## Dataset content
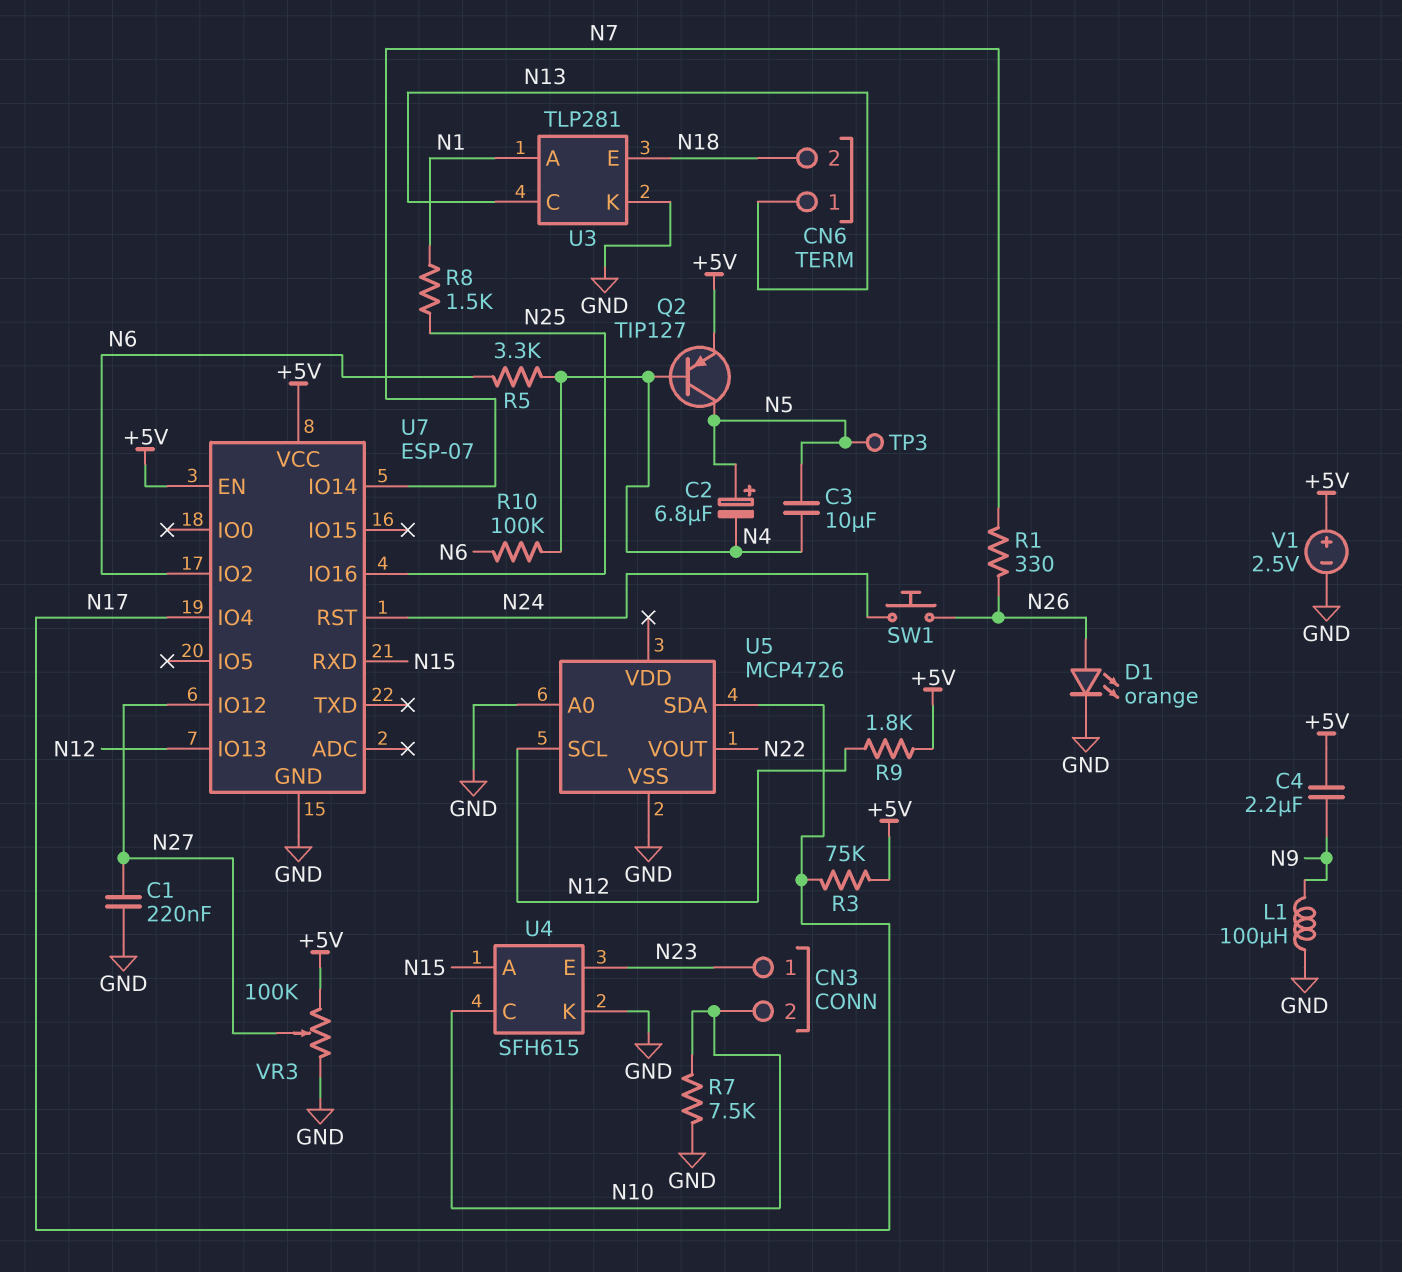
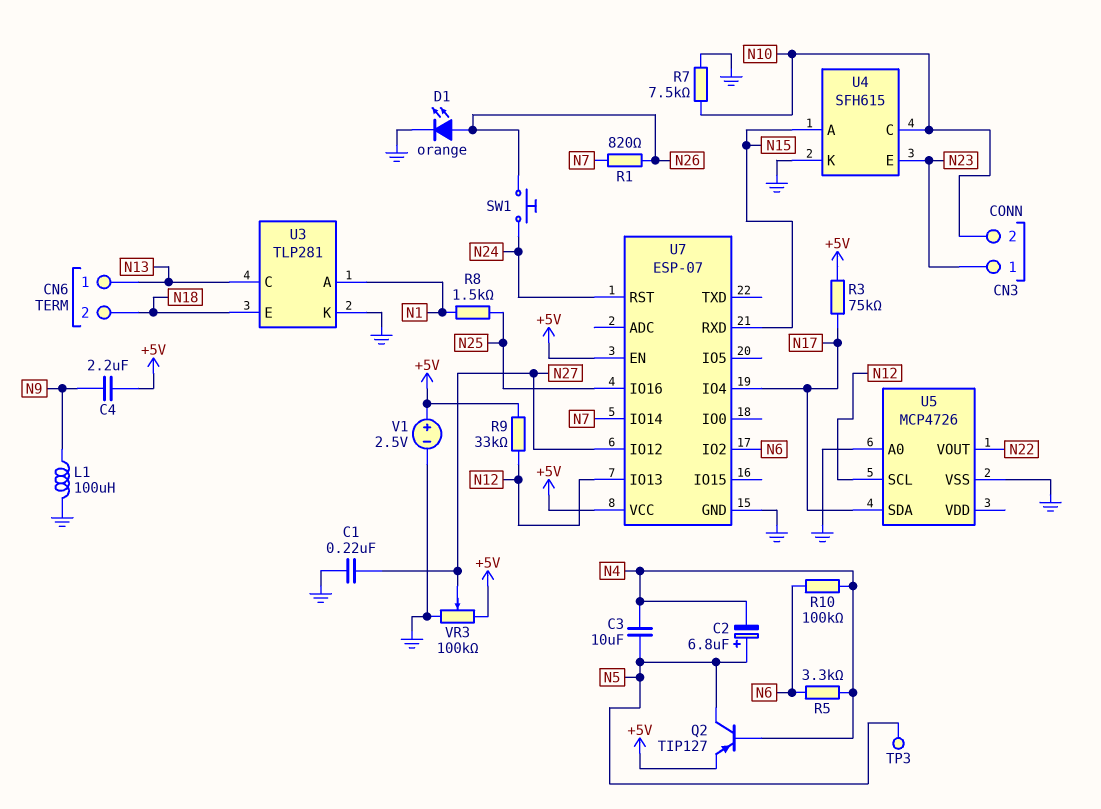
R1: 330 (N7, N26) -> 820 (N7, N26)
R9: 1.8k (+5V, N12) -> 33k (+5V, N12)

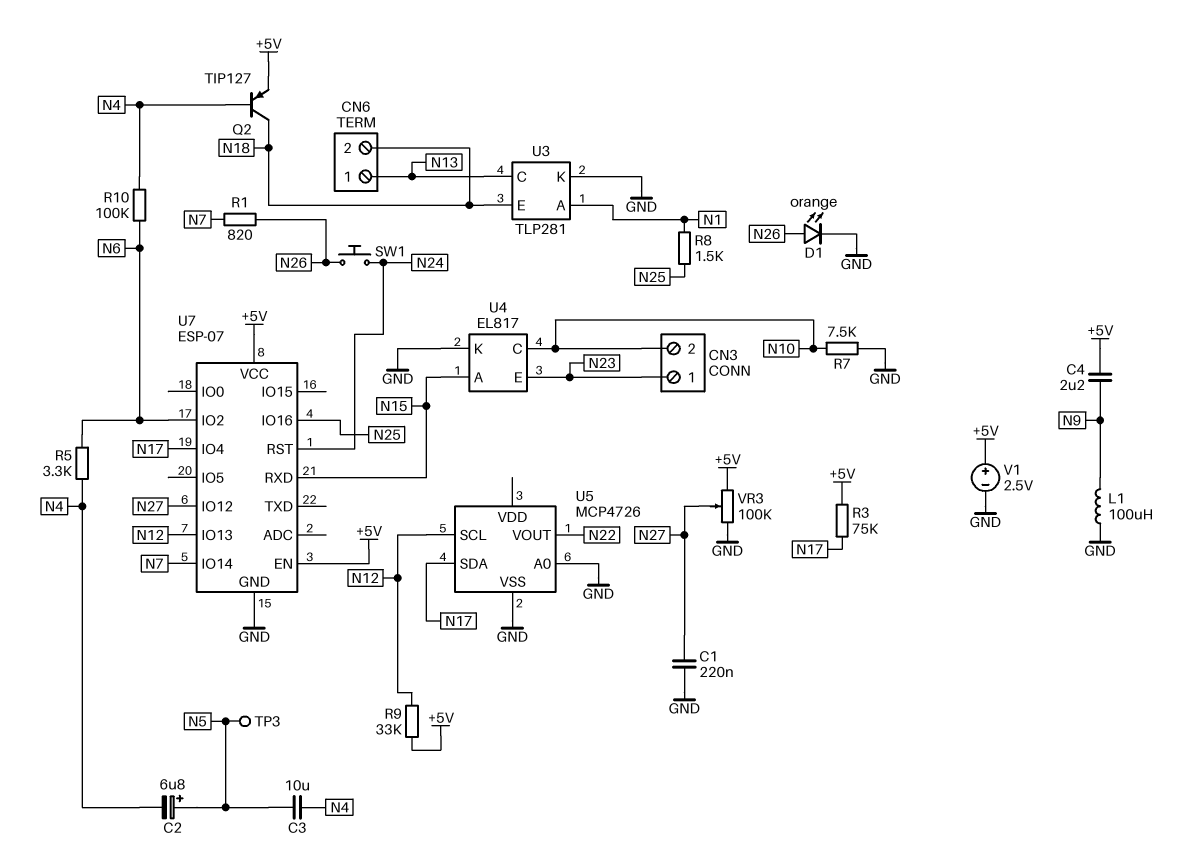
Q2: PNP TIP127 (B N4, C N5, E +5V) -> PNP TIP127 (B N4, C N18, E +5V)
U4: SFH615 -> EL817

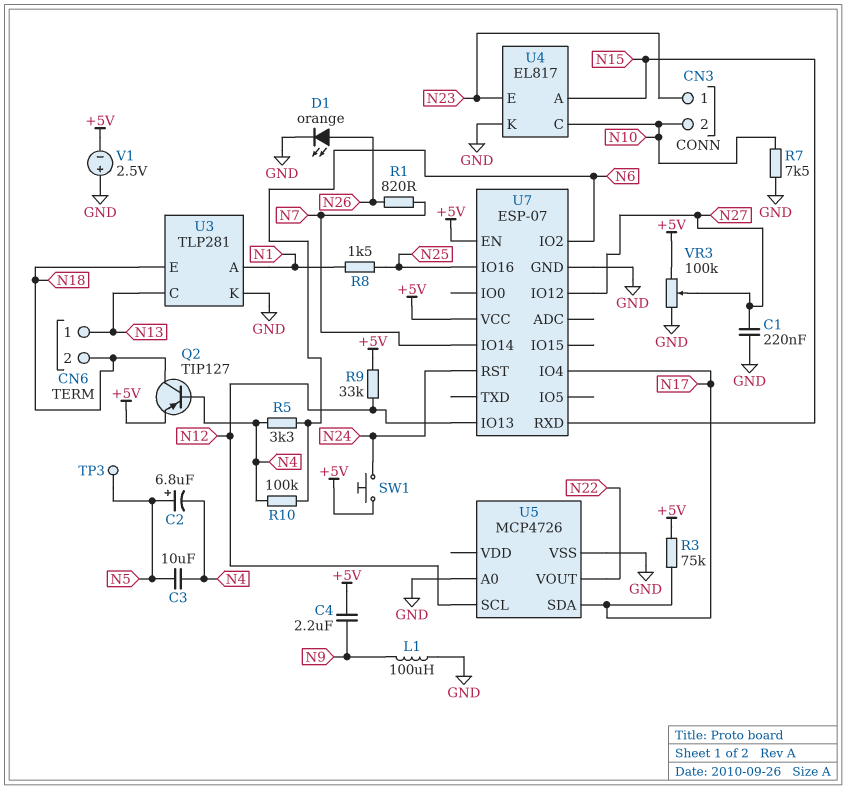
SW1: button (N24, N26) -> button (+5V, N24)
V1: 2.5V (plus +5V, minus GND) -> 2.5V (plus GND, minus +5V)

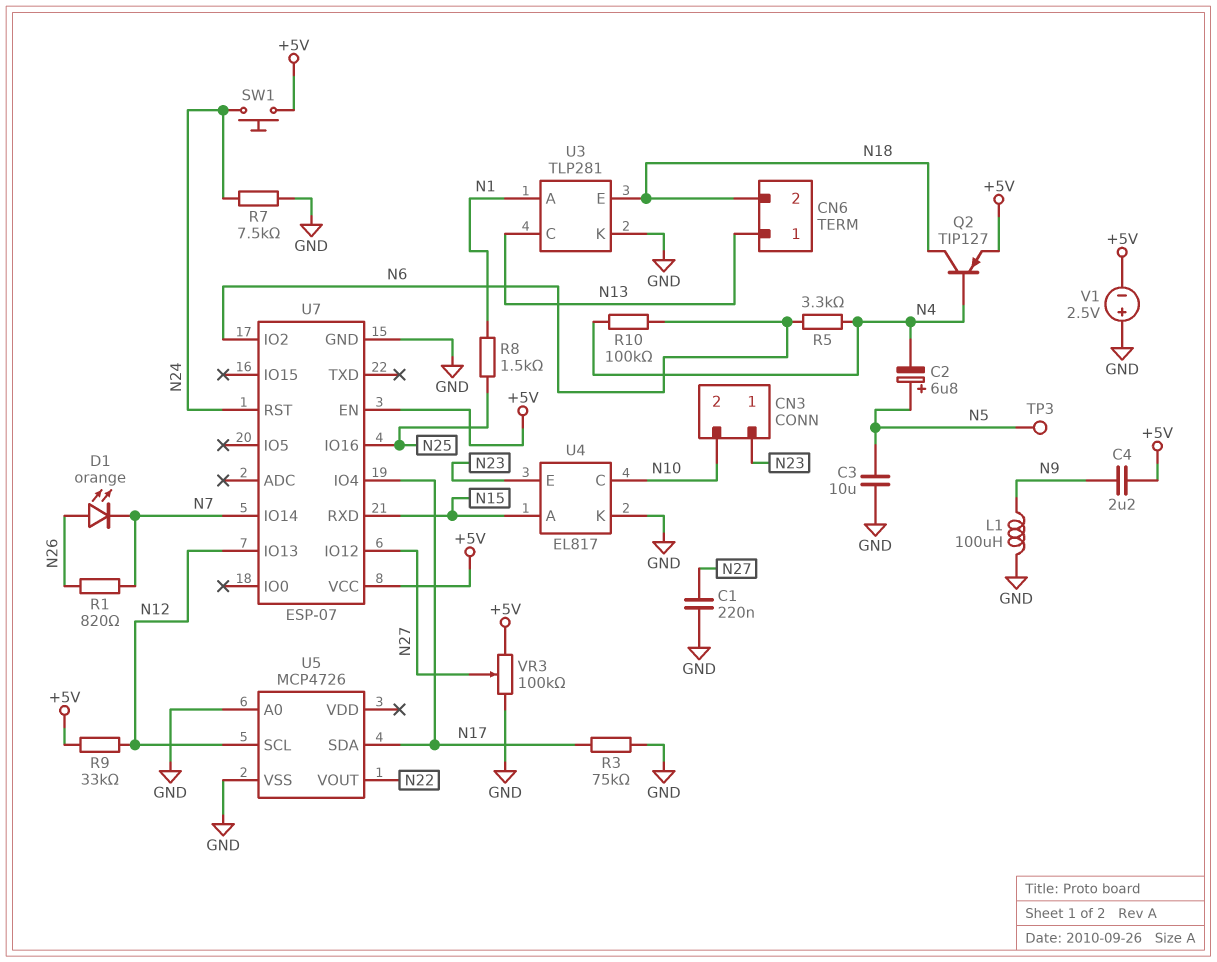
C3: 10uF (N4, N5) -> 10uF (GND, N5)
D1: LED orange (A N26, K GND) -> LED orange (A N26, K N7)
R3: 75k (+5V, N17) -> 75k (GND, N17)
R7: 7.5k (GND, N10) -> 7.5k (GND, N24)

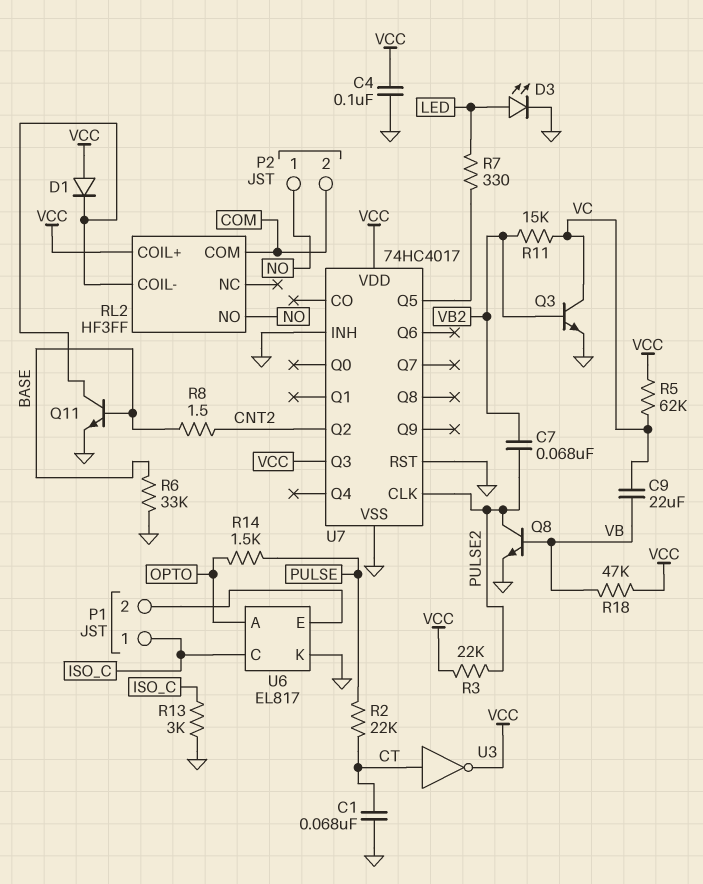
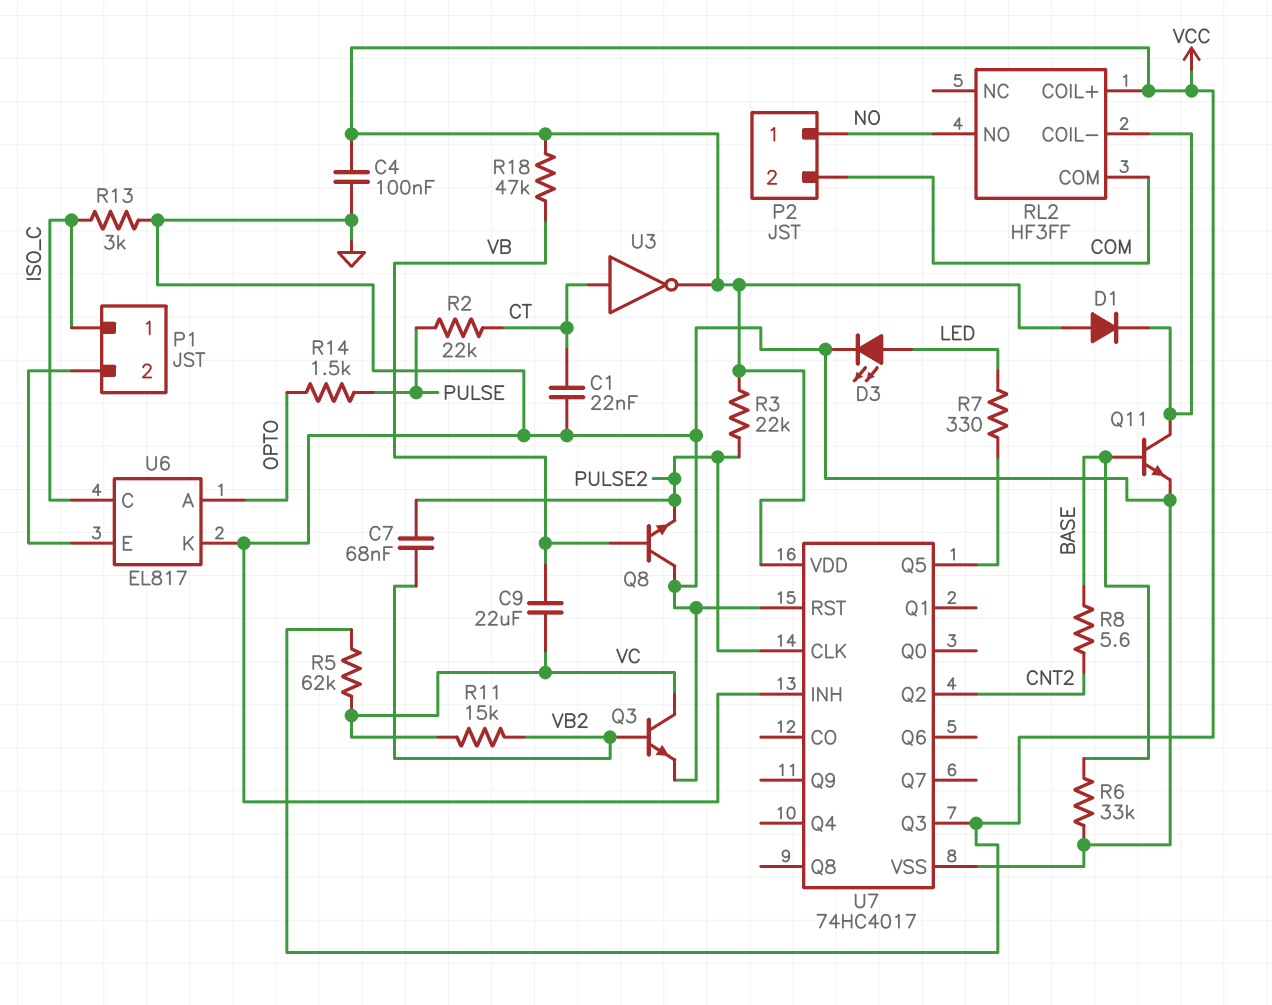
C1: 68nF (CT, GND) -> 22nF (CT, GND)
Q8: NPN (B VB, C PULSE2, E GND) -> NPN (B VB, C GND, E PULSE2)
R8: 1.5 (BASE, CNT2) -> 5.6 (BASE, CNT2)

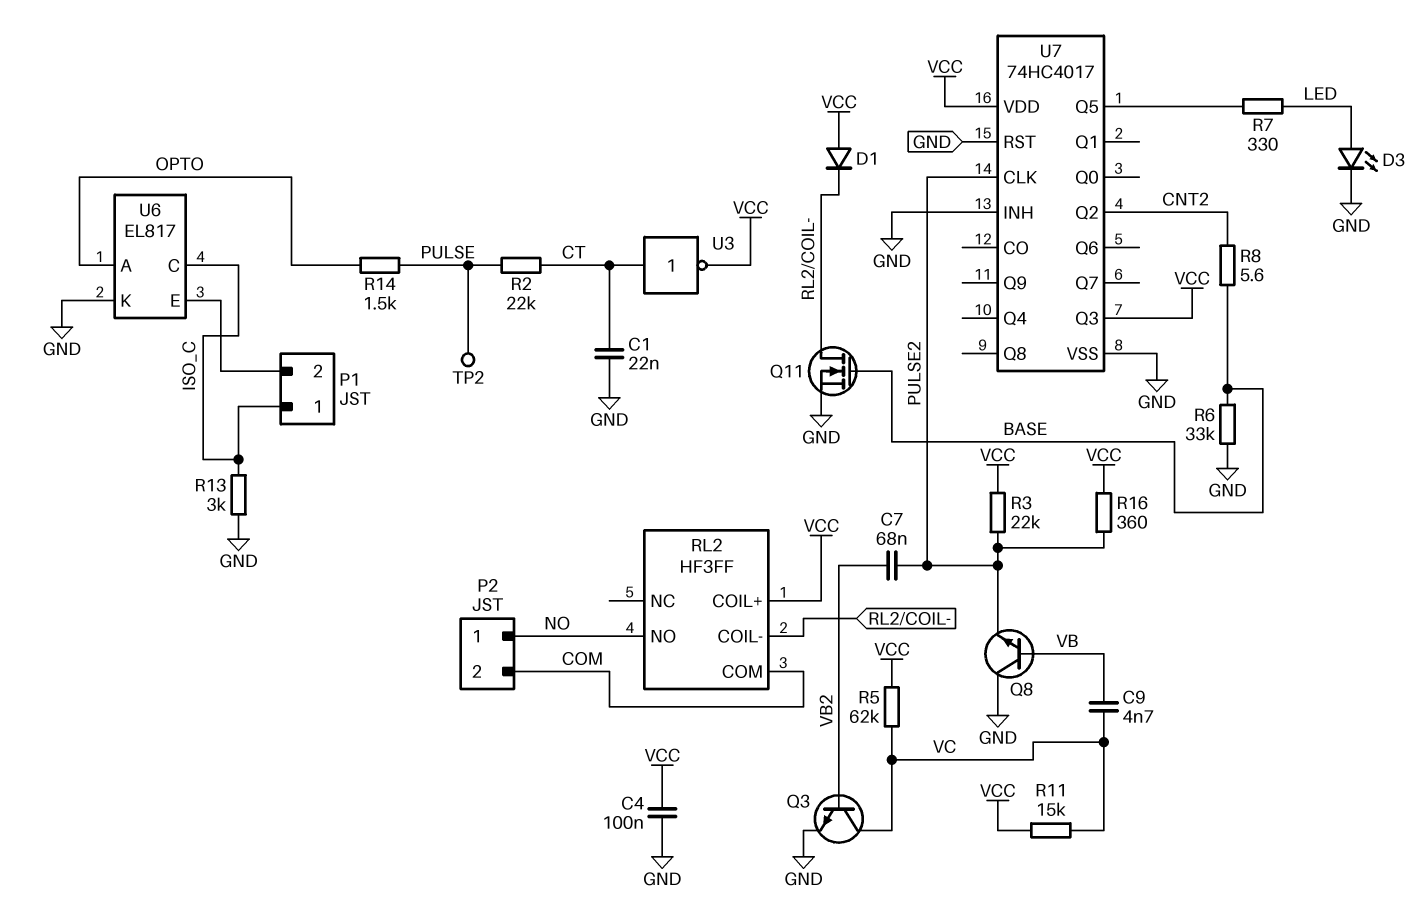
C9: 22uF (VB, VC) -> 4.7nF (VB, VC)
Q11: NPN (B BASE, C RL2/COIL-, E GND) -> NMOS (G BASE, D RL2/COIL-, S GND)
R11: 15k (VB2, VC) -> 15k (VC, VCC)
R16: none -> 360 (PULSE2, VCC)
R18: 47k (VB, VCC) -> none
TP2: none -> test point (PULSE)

## Work to be completed
Gather and copy every line of the data in which the string "BASE" is found.

## Solution to this task
R8: 1.5 (BASE, CNT2) -> 5.6 (BASE, CNT2)
Q11: NPN (B BASE, C RL2/COIL-, E GND) -> NMOS (G BASE, D RL2/COIL-, S GND)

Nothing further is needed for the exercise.